An exact copy of the data is required, with no pictures in it.

*** Opening DATASET ENTRIES ***

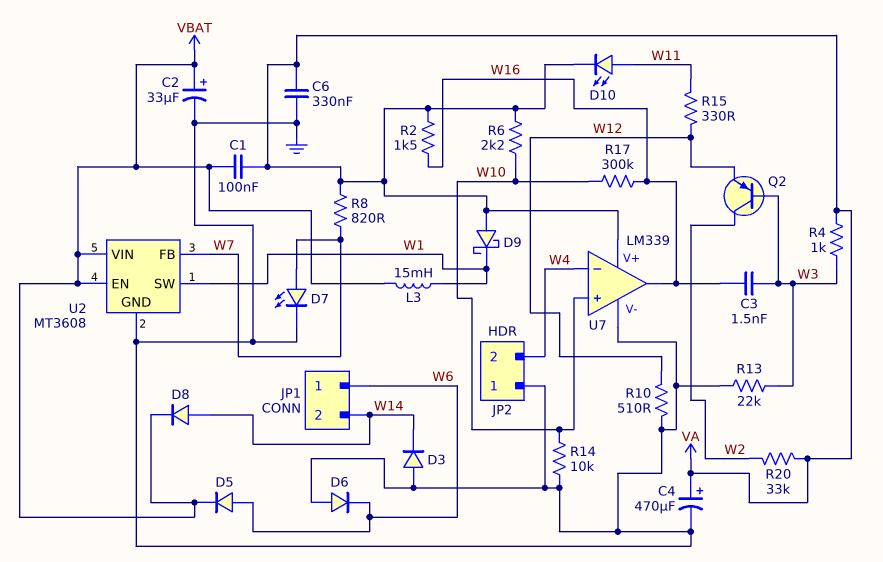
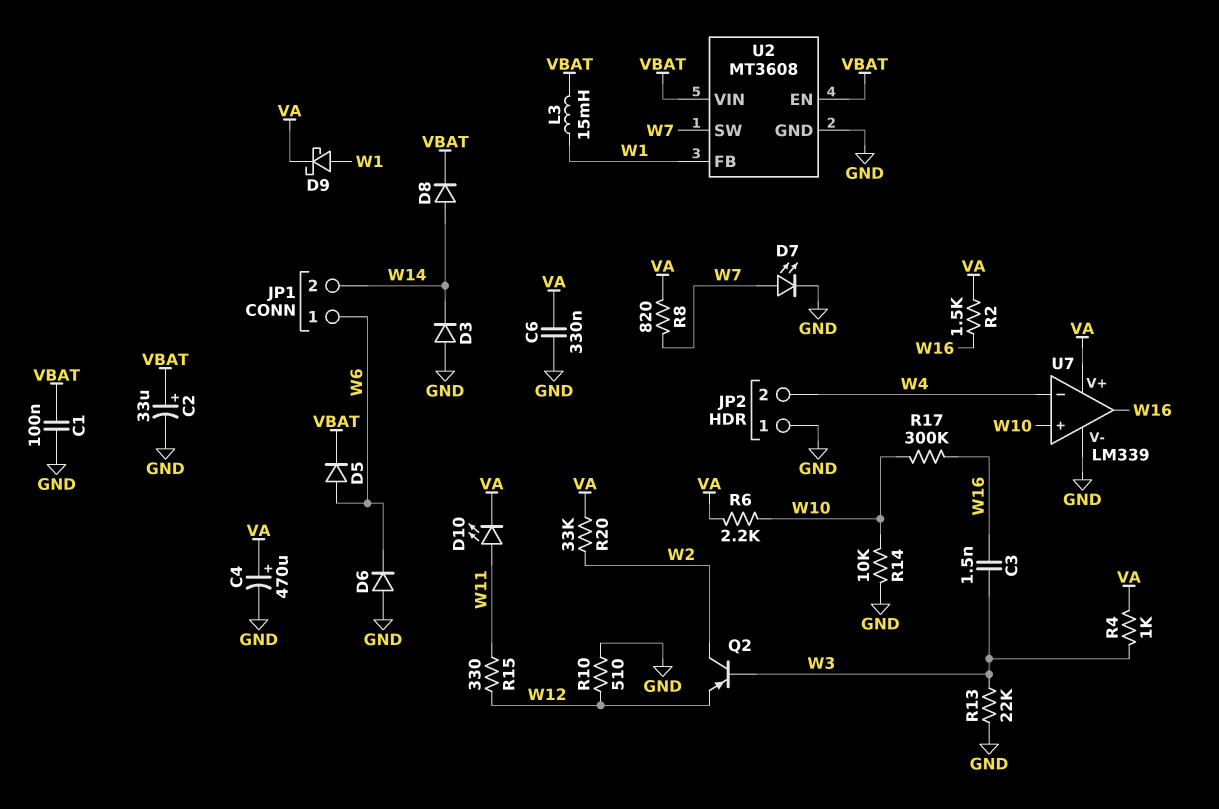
C1: 100nF (VA, VBAT) -> 100nF (GND, VBAT)
D9: schottky (A VA, K W1) -> schottky (A W1, K VA)
U2 pin FB: W7 -> W1
U2 pin SW: W1 -> W7

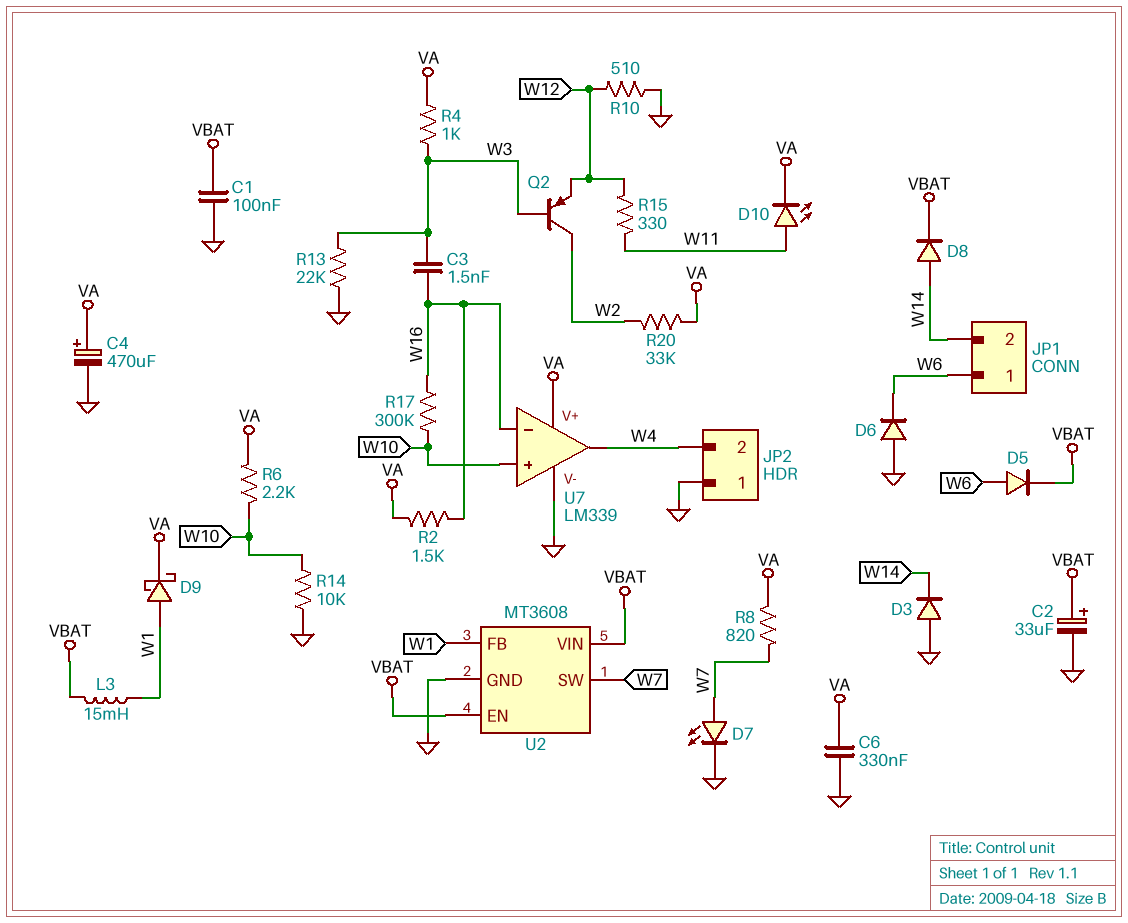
U7 pin in-: W4 -> W16
U7 pin out: W16 -> W4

*** Closing DATASET ENTRIES ***

*FINISHED EXERCISE*:
C1: 100nF (VA, VBAT) -> 100nF (GND, VBAT)
D9: schottky (A VA, K W1) -> schottky (A W1, K VA)
U2 pin FB: W7 -> W1
U2 pin SW: W1 -> W7

U7 pin in-: W4 -> W16
U7 pin out: W16 -> W4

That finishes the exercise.